(About this task) From the line with "camera: 10 degrees right, 0 degrees up" to the line with "camera: 70 degrees right, 5 degrees down", retype each line exactly as it stands in the records below, but skip the pictures.

(Entries provided)
* * *

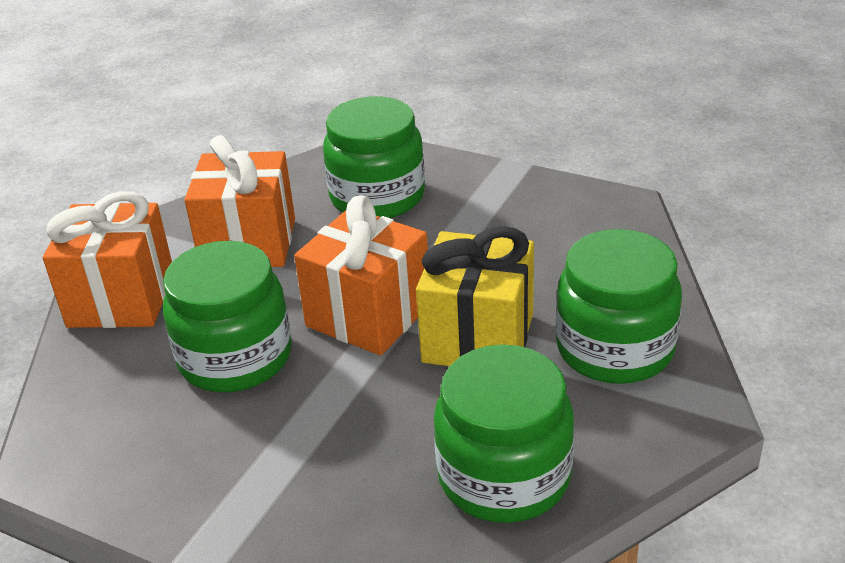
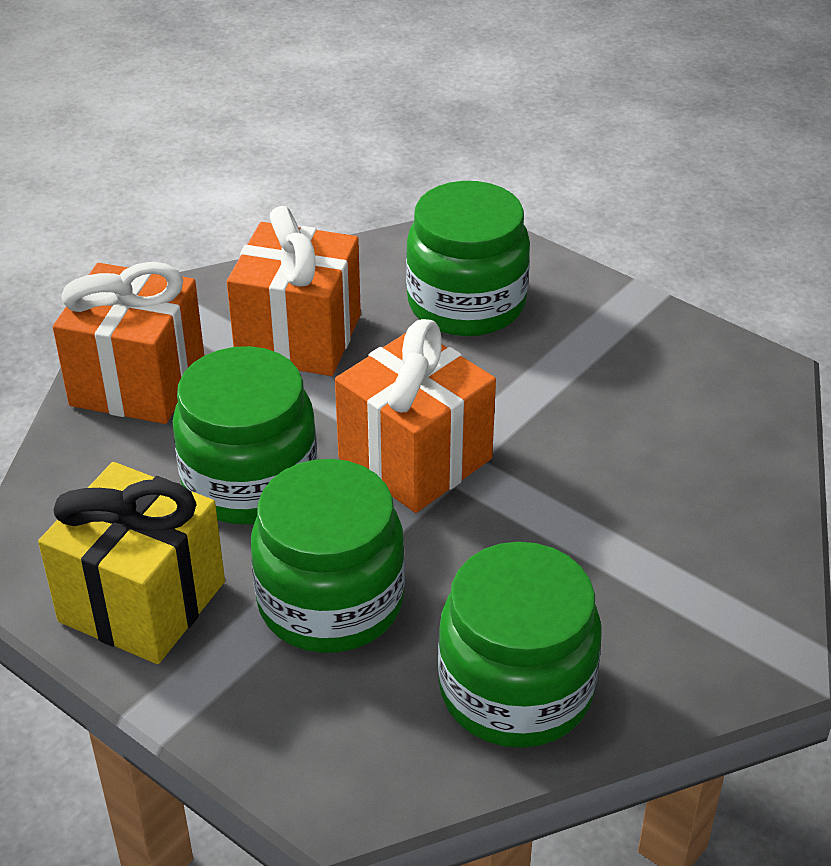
camera: 10 degrees right, 5 degrees up
yellow gift [416,226,534,366] -> yellow gift moved to [38,462,225,664]
green jar [556,229,682,384] -> green jar moved to [251,459,405,653]

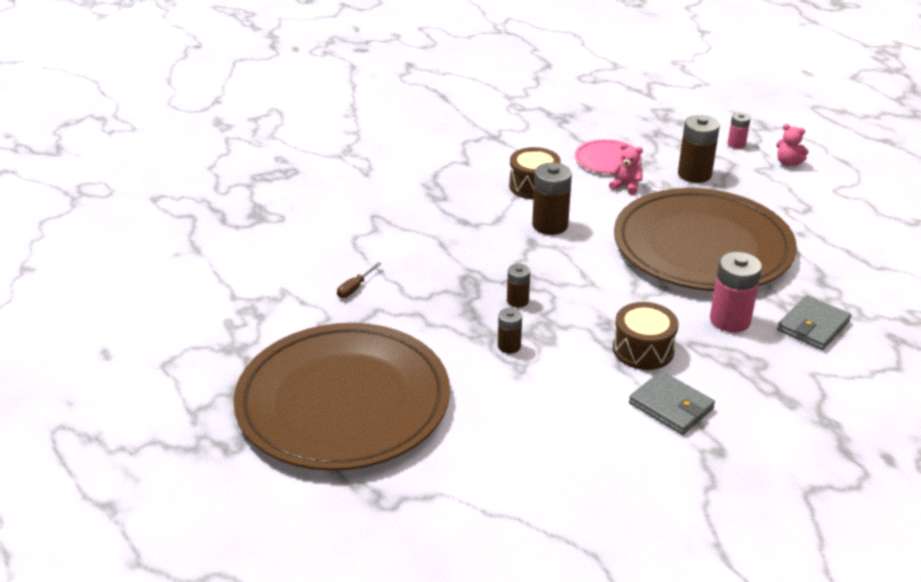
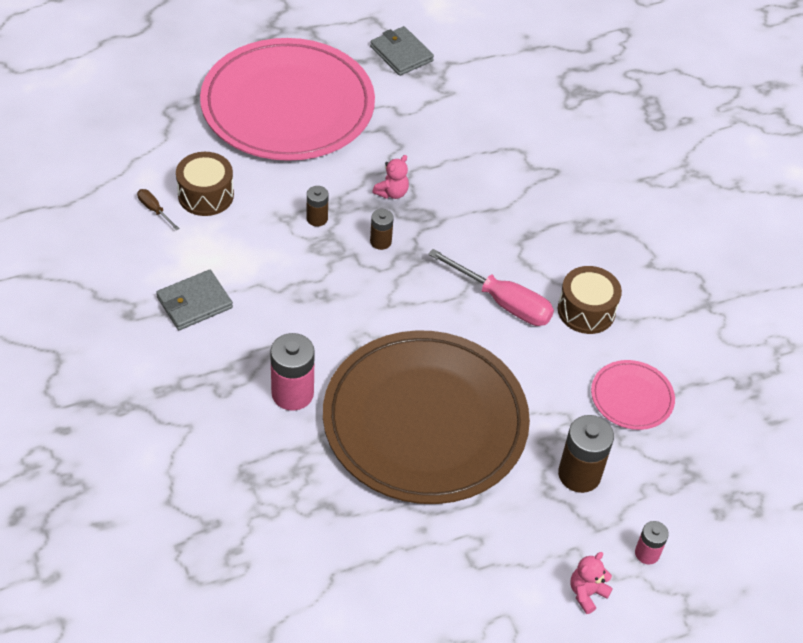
camera: 100 degrees right, 15 degrees up
brown plate [233,323,450,471] -> pink plate [200,38,375,161]
brown screwdriver [337,262,381,298] -> brown screwdriver moved to [137,189,180,230]
brown battery [532,163,572,235] -> pink screwdriver [428,249,554,326]
pink teddy bear [609,143,643,195] -> pink teddy bear moved to [372,155,409,199]
brown drum [613,302,678,370] -> brown drum moved to [176,152,234,216]
grey wallet [777,295,851,350] -> grey wallet moved to [370,26,434,76]

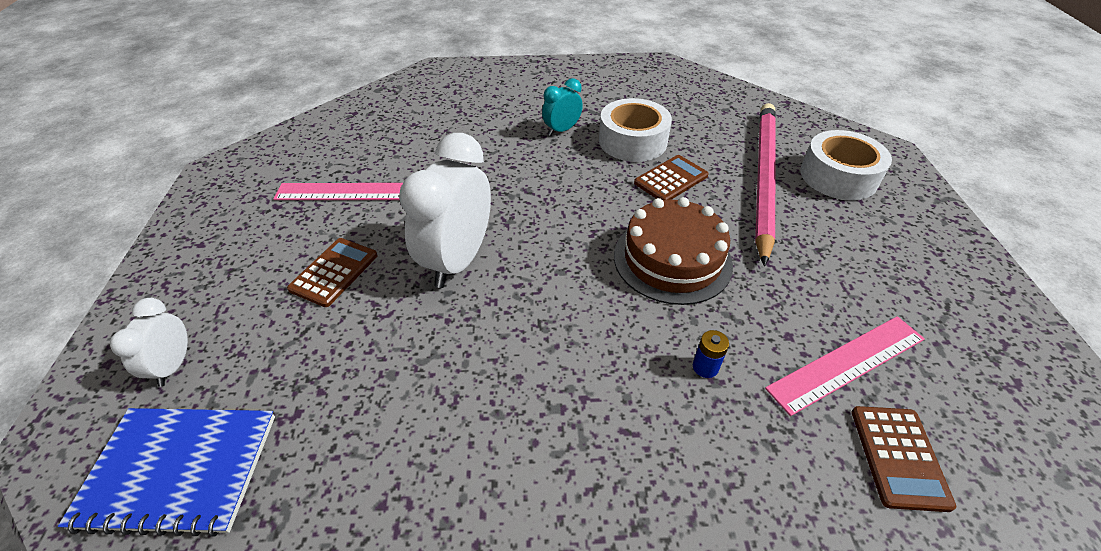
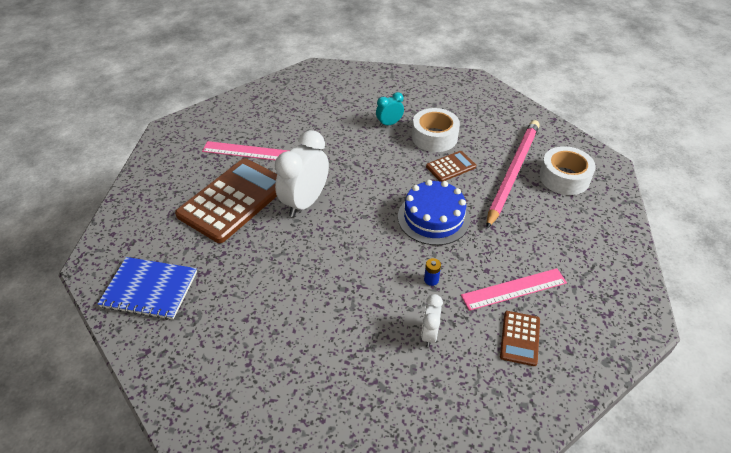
camera: 10 degrees right, 0 degrees up
white clock [110,298,188,387] -> white clock moved to [421,294,443,347]
brown calculator [287,238,377,307] -> brown calculator [175,158,277,243], size x2.16
brown cake [614,197,733,305] -> blue cake [398,180,470,245]

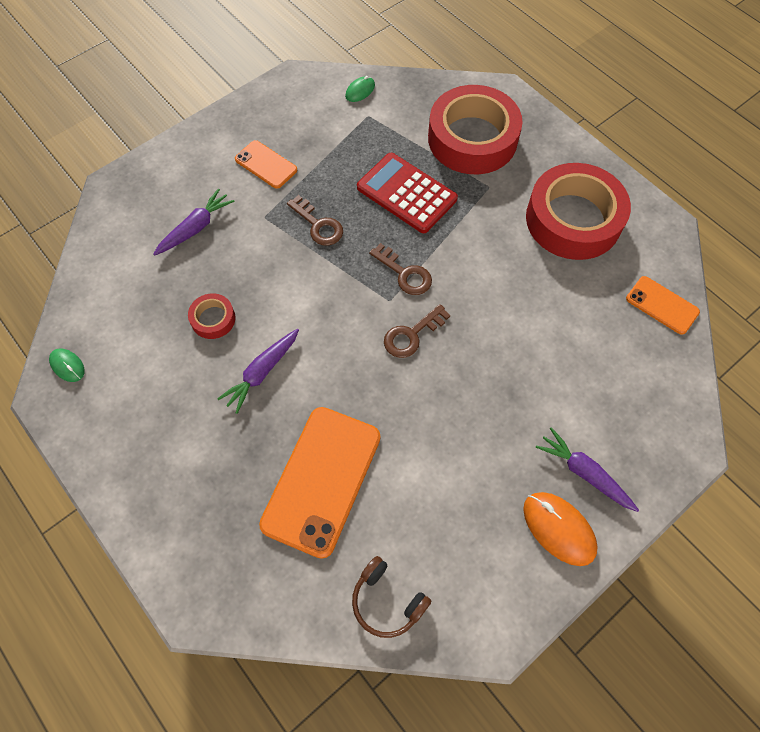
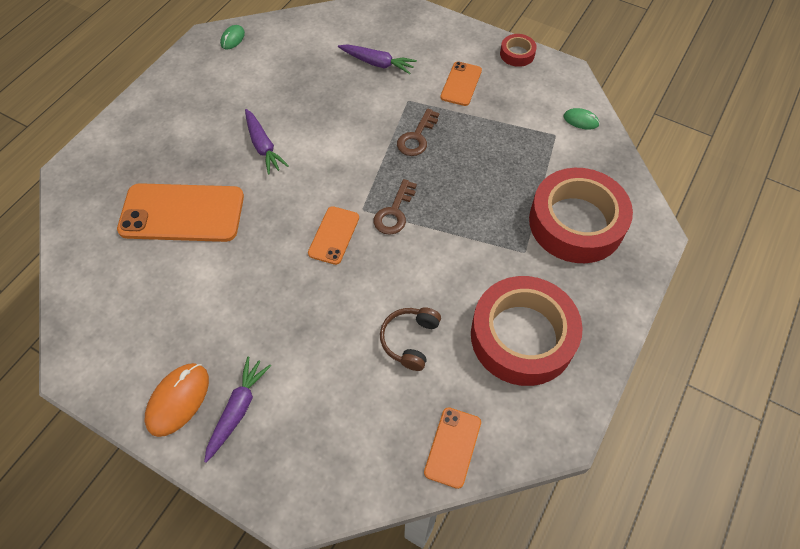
camera: 70 degrees right, 5 degrees down
red tape [188,293,236,339] -> red tape moved to [500,34,537,67]
purple carrot [217,329,299,414] -> purple carrot turned 135 degrees counterclockwise [245,109,289,175]
brown headphones [352,556,431,638] -> brown headphones moved to [380,307,441,371]
red calculator [357,153,458,233] -> none
brown key [384,304,450,358] -> orange phone [308,206,359,265]

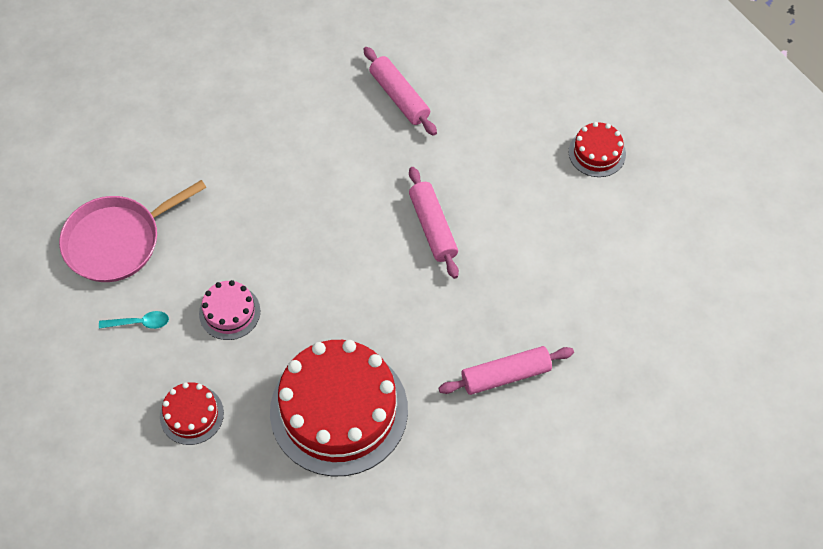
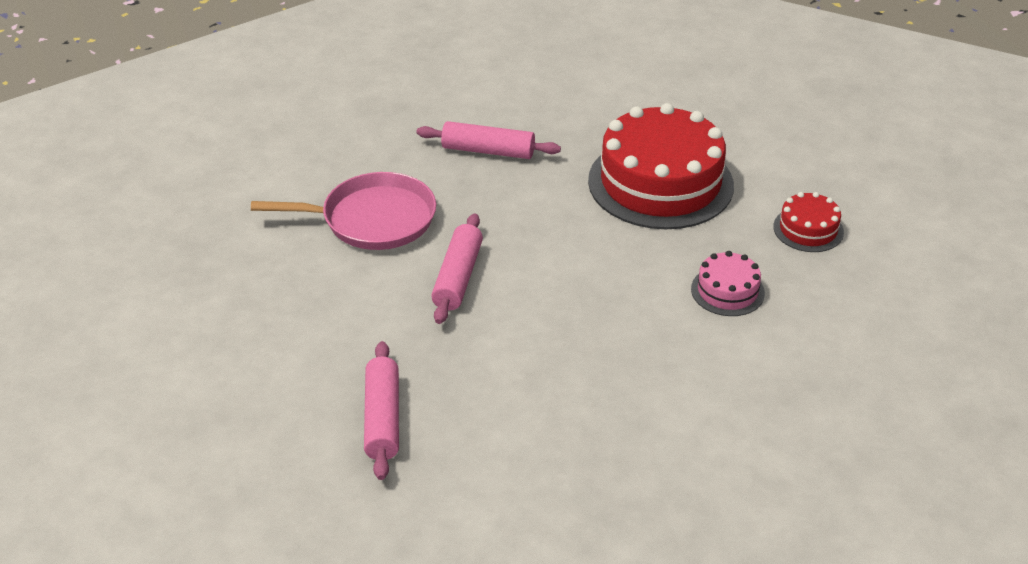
camera: 150 degrees left, 20 degrees down
pink pan [59,180,207,282] -> pink pan moved to [251,172,436,250]
turquoise spoon [99,311,169,329] -> none
red cake [569,122,626,177] -> none

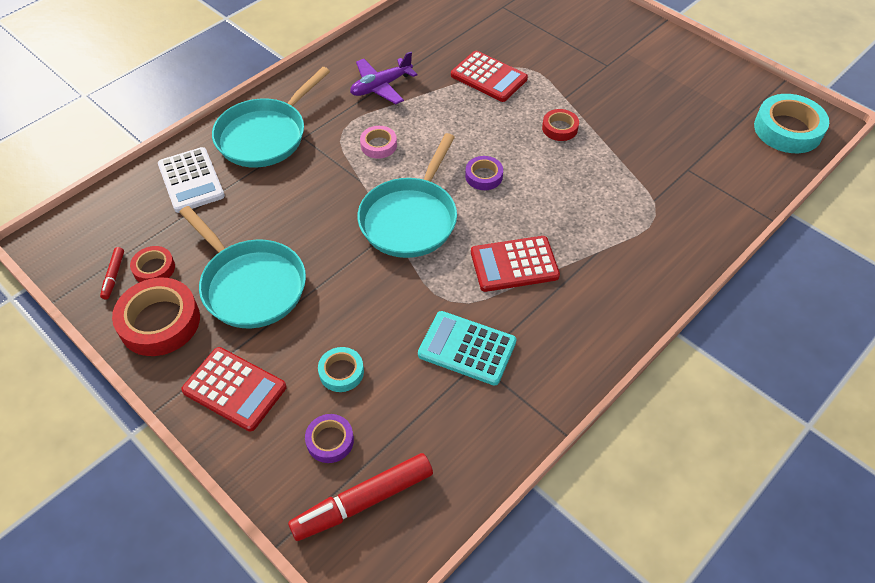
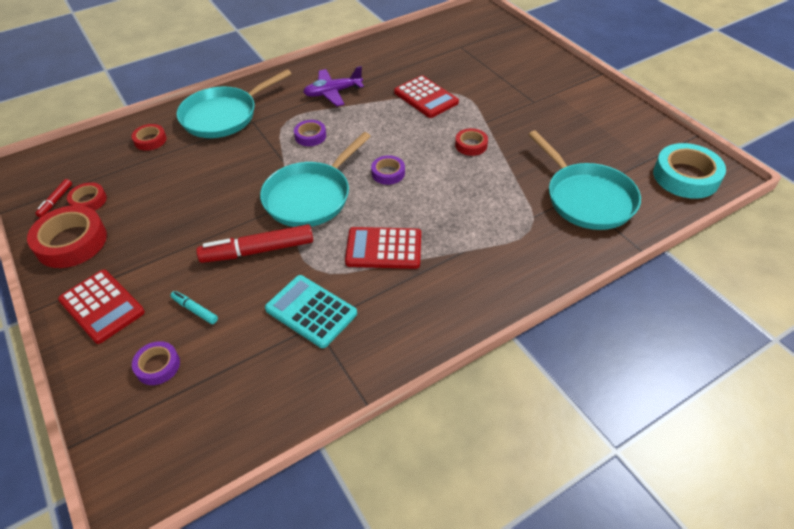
camera: 15 degrees right, 5 degrees down
white calculator [158,147,225,213] -> red tape [132,124,167,151]
turquoise pan [179,206,306,329] -> turquoise pan moved to [528,130,641,230]
red marker [288,453,433,541] -> red marker moved to [196,224,313,263]
turquoise tape [318,347,364,392] -> turquoise marker [170,291,218,324]
pink tape [360,126,397,159] -> purple tape [294,120,326,146]

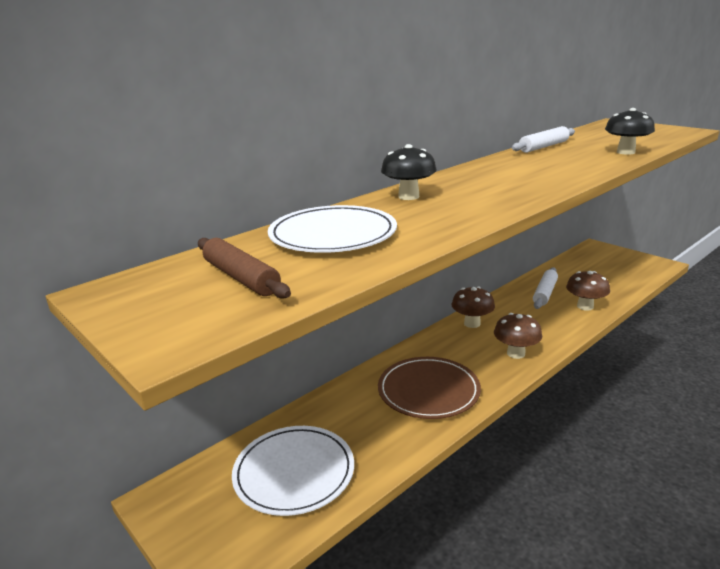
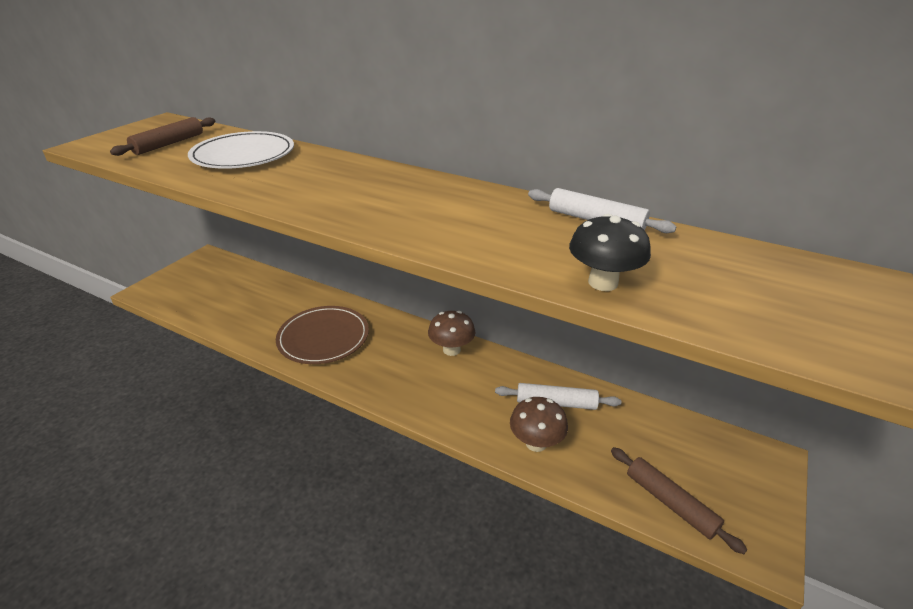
camera: 70 degrees right, 10 degrees up
white plate [232,426,354,516] -> none
black mushroom [381,144,437,200] -> none
brown mushroom [494,313,542,359] -> none
none -> brown rolling pin [611,447,747,554]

* * *

(The answer)
camera: 10 degrees right, 0 degrees up
white clock [110,298,188,387] -> white clock moved to [421,294,443,347]
brown calculator [287,238,377,307] -> brown calculator [175,158,277,243], size x2.16
brown cake [614,197,733,305] -> blue cake [398,180,470,245]

camera: 70 degrees right, 5 degrees down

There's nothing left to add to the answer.